**Instructions for the task**: The entries are to be output word for word, with the pictures omitted.

**Input**:
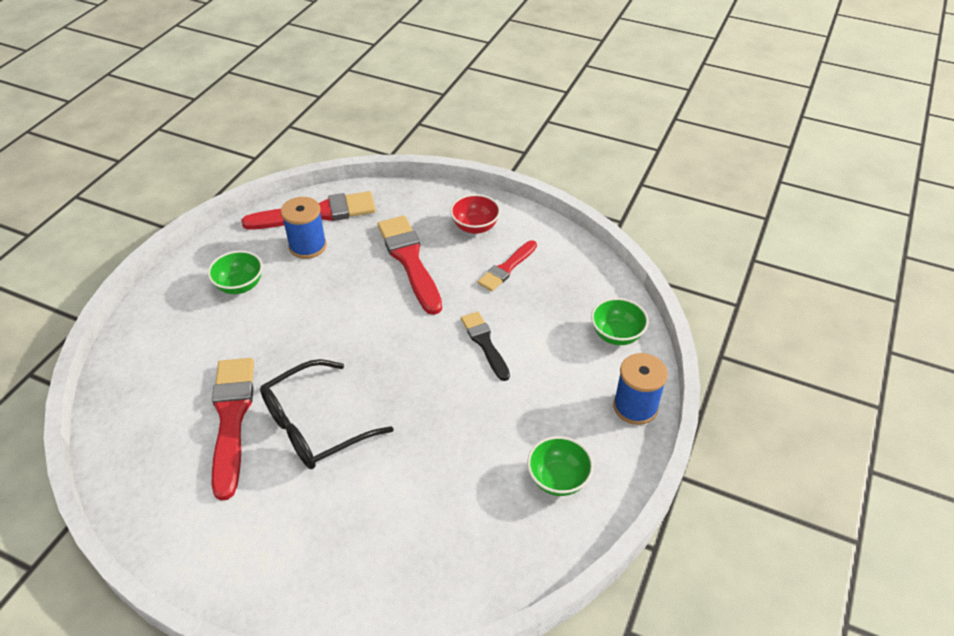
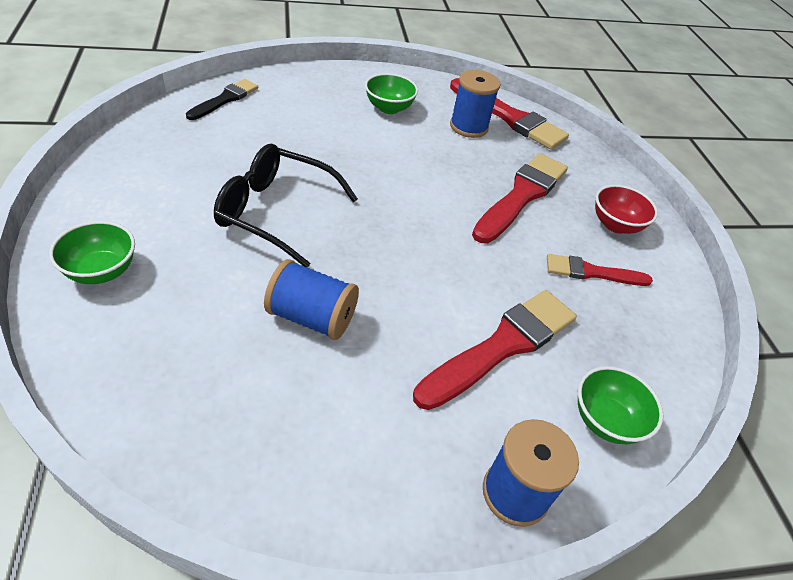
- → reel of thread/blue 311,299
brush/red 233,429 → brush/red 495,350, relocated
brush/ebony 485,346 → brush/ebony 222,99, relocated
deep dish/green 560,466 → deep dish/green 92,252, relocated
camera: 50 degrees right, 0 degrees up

**Solution**:
- → reel of thread/blue 311,299
brush/red 233,429 → brush/red 495,350, relocated
brush/ebony 485,346 → brush/ebony 222,99, relocated
deep dish/green 560,466 → deep dish/green 92,252, relocated
camera: 50 degrees right, 0 degrees up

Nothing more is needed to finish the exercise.